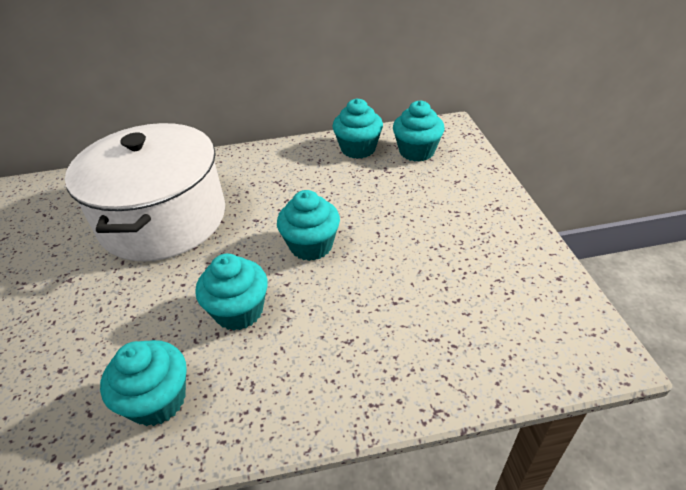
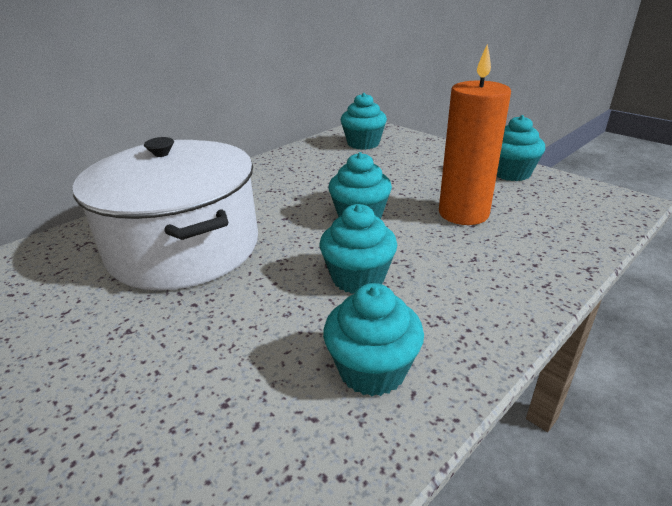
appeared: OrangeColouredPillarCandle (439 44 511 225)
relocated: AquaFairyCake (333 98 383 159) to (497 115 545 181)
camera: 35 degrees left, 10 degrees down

#### Assigned task
Drop the images and repeat the data exactly.

#### Answer to the problem
appeared: OrangeColouredPillarCandle (439 44 511 225)
relocated: AquaFairyCake (333 98 383 159) to (497 115 545 181)
camera: 35 degrees left, 10 degrees down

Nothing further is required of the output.